(Registros fornecidos)
********************

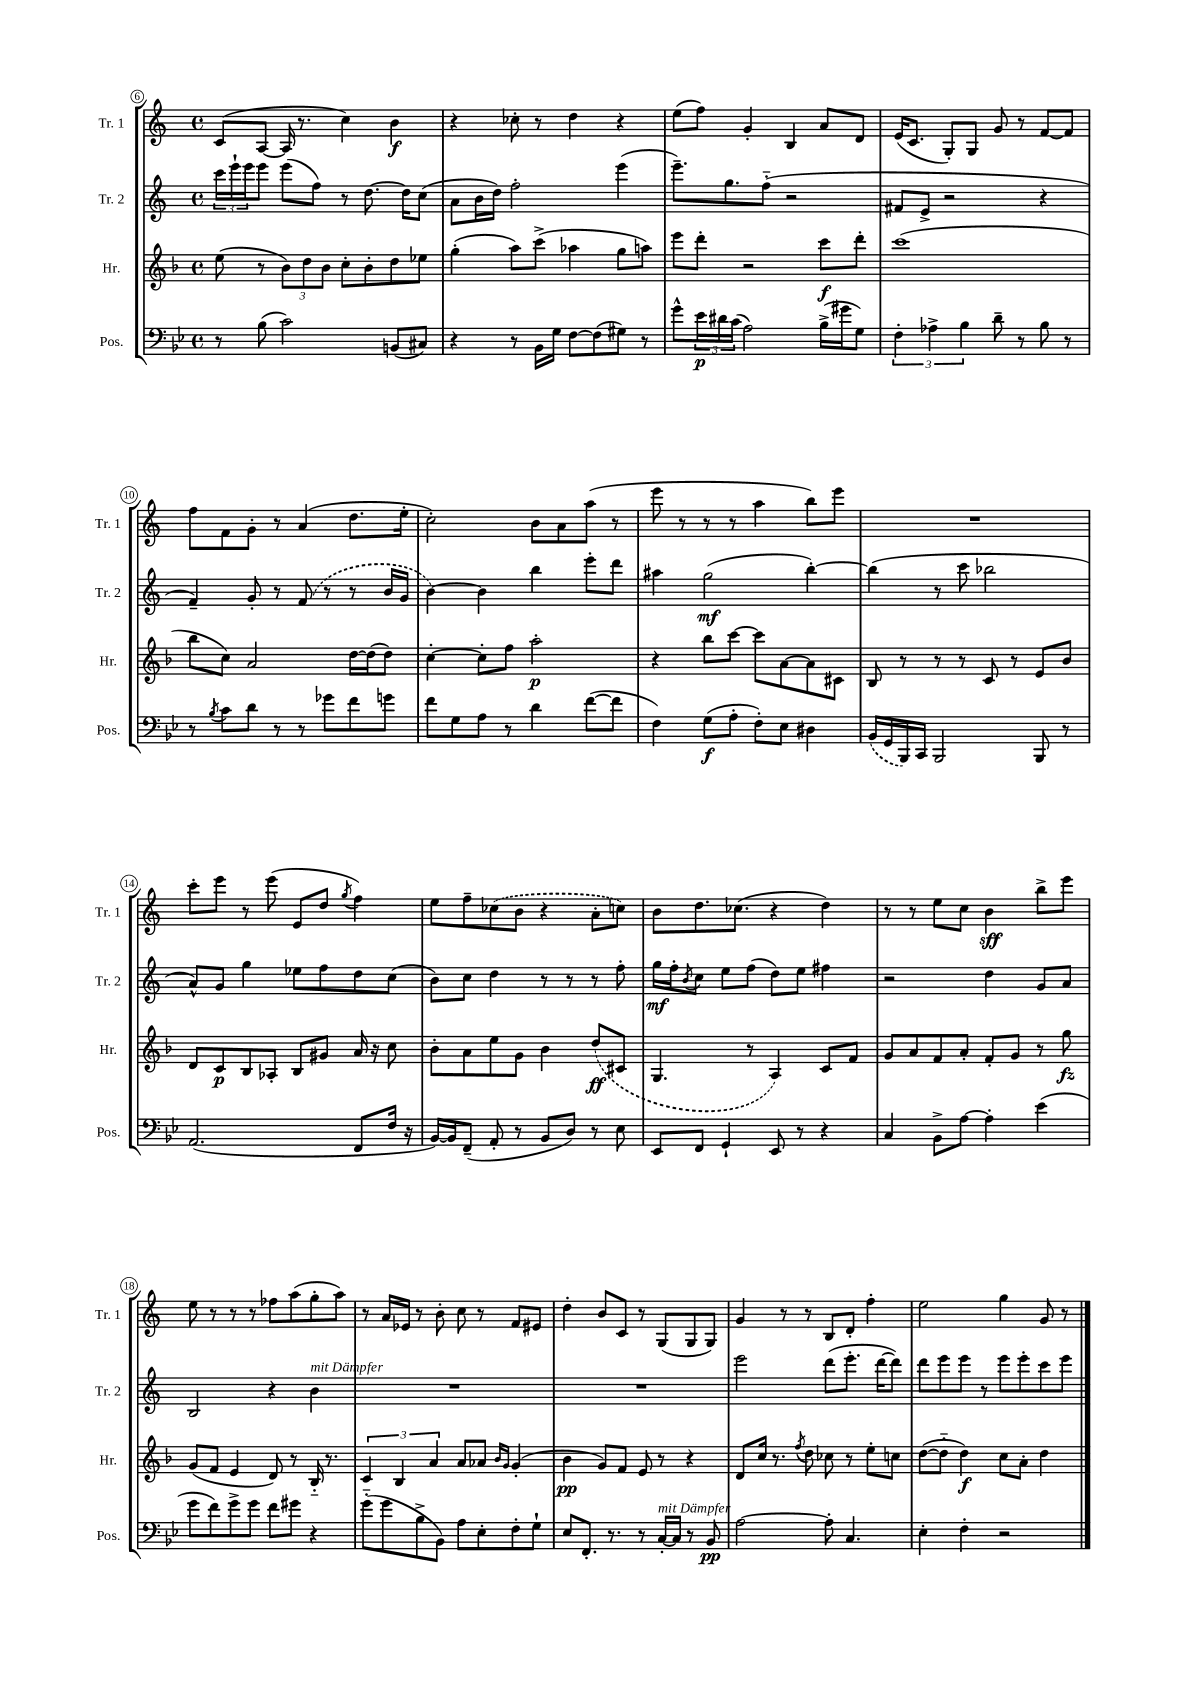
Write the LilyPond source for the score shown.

<<
\new StaffGroup <<
\new Staff = "s0" \with { instrumentName = "Tr. 1" shortInstrumentName = "Tr. 1" } {
    \clef treble \key c \major \defaultTimeSignature \time 4/4
    c'8( a8~ a16 r8. c''4) b'4\f |
    r4 ces''8-. r8 d''4 r4 |
    e''8( f''8) g'4-. b4 a'8 d'8 |
    e'16( c'8. g8-.) g8 g'8 r8 f'8~ f'8 |
    f''8 f'8 g'8-. r8 a'4( d''8. e''16-. |
    c''2-.) b'8 a'8 a''8( r8 |
    e'''8 r8 r8 r8 a''4 b''8) e'''8 |
    R1 |
    c'''8-. e'''8 r8 e'''8( e'8 d''8 \acciaccatura { g''8 } f''4) |
    e''8 f''8-- \once \slurDashed ces''8( b'8 r4 a'8-. c''8) |
    b'8 d''8. ces''8.( r4 d''4) |
    r8 r8 e''8 c''8 b'4\sff b''8-> e'''8 |
    e''8 r8 r8 r8 fes''8 a''8( g''8-. a''8) |
    r8 a'16 ees'16 r8 b'8-. c''8 r8 f'8 eis'8 |
    d''4-. b'8 c'8 r8 g8( g8 g8) |
    g'4 r8 r8 b8 d'8-. f''4-. |
    e''2 g''4 g'8 r8 \bar "|." |
}
\new Staff = "s1" \with { instrumentName = "Tr. 2" shortInstrumentName = "Tr. 2" } {
    \clef treble \key c \major \defaultTimeSignature \time 4/4
    \tuplet 3/2 { c'''16 e'''16-! e'''16 } e'''8 e'''8( f''8) r8 d''8.~ d''16 c''8( |
    a'8 b'16 d''16) f''2-. e'''4( |
    e'''8.--) g''8. f''8-_( r2 |
    fis'8 e'8-> r2 r4 |
    f'4--) g'8-. r8 \once \slurDashed f'8( r8 r8 b'16 g'16 |
    b'4~) b'4 b''4 e'''8-. d'''8 |
    ais''4 g''2\mf( b''4~-.) |
    b''4( r8 c'''8 bes''2 |
    a'8-^) g'8 g''4 ees''8 f''8 d''8 c''8( |
    b'8) c''8 d''4 r8 r8 r8 f''8-. |
    g''16\mf f''16-. \acciaccatura { b'8 } c''8 e''8 f''8( d''8) e''8 fis''4 |
    r2 d''4 g'8 a'8 |
    b2 r4 b'4^\markup { \italic "mit Dämpfer" } |
    R1 |
    R1 |
    e'''2 d'''8( e'''8.-. d'''16~ d'''8) |
    d'''8 e'''8 e'''8 r8 e'''8 e'''8-. c'''8 e'''8 \bar "|." |
}
\new Staff = "s2" \with { instrumentName = "Hr." shortInstrumentName = "Hr." } {
    \clef treble \key f \major \defaultTimeSignature \time 4/4
    e''8( r8 \tuplet 3/2 { bes'8) d''8 bes'8 } c''8-. bes'8-. d''8 ees''8 |
    g''4-.( a''8) c'''8->( aes''4 g''8 a''8) |
    e'''8 d'''8-. r2 c'''8\f d'''8-. |
    c'''1( |
    bes''8 c''8) a'2 d''16~ d''16( d''8) |
    c''4~-. c''8-. f''8 a''2-.\p |
    r4 bes''8 c'''8~ c'''8 a'8~ a'8 cis'8 |
    bes8 r8 r8 r8 c'8 r8 e'8 bes'8 |
    d'8 c'8\p bes8 aes8-. bes8 gis'8 a'16 r16 c''8 |
    bes'8-. a'8 e''8 g'8 bes'4 \once \slurDashed d''8\ff( cis'8 |
    g4. r8 a4) c'8 f'8 |
    g'8 a'8 f'8 a'8-. f'8-. g'8 r8 g''8\fz |
    g'8( f'8 e'4 d'8) r8 bes16-_ r8. |
    \tuplet 3/2 { c'4 bes4 a'4 } a'8 aes'8 \grace { bes'16 g'16 } g'4-.( |
    bes'4\pp g'8) f'8 e'8 r8 r4 |
    d'8 c''16 r8. \acciaccatura { f''8 } d''8 ces''8 r8 e''8-. c''8 |
    d''8~( d''8-_ d''4\f) c''8 a'8-. d''4 \bar "|." |
}
\new Staff = "s3" \with { instrumentName = "Pos." shortInstrumentName = "Pos." } {
    \clef bass \key bes \major \defaultTimeSignature \time 4/4
    r8 bes8( c'2) b,8( cis8) |
    r4 r8 bes,16 g16 f8~ f8( gis8) r8 |
    g'8-^ \tuplet 3/2 { ees'16\p dis'16 c'16( } a2) bes16->( gis'16 g8) |
    \tuplet 3/2 { f4-. aes4-> bes4 } d'8-- r8 bes8 r8 |
    r8 \acciaccatura { bes8 } c'8 d'8 r8 r8 ges'8 f'8 g'8 |
    f'8 g8 a8 r8 d'4 f'8~( f'8 |
    f4) g8\f( a8-. f8-.) ees8 dis4 |
    \once \slurDashed bes,16( g,16 bes,,16) c,16 bes,,2 bes,,8 r8 |
    a,2.( f,8 f16 r16 |
    bes,16~) bes,16 f,8--( a,8-. r8 bes,8 d8) r8 ees8 |
    ees,8 f,8 g,4-! ees,8 r8 r4 |
    c4 bes,8-> a8~ a4-. ees'4( |
    g'8 f'8) g'8-> g'8 f'8 gis'8 r4 |
    g'8-_( g'8 bes8-> bes,8) a8 ees8-. f8-. g8-! |
    ees8 f,8.-. r8. r8 c16~-.^\markup { \italic "mit Dämpfer" } c16 r8 bes,8\pp |
    a2~ a8-. c4. |
    ees4-. f4-. r2 \bar "|." |
}
>>
>>
\layout { \context { \Score currentBarNumber = #6 \override BarNumber.stencil = #(make-stencil-circler 0.1 0.3 ly:text-interface::print) } }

********************

Localize nos registros acima cada linha em que aparece a palavra "italic" e copie essas linhas por inteiro.

    b2 r4 b'4^\markup { \italic "mit Dämpfer" } |
    ees8 f,8.-. r8. r8 c16~-.^\markup { \italic "mit Dämpfer" } c16 r8 bes,8\pp |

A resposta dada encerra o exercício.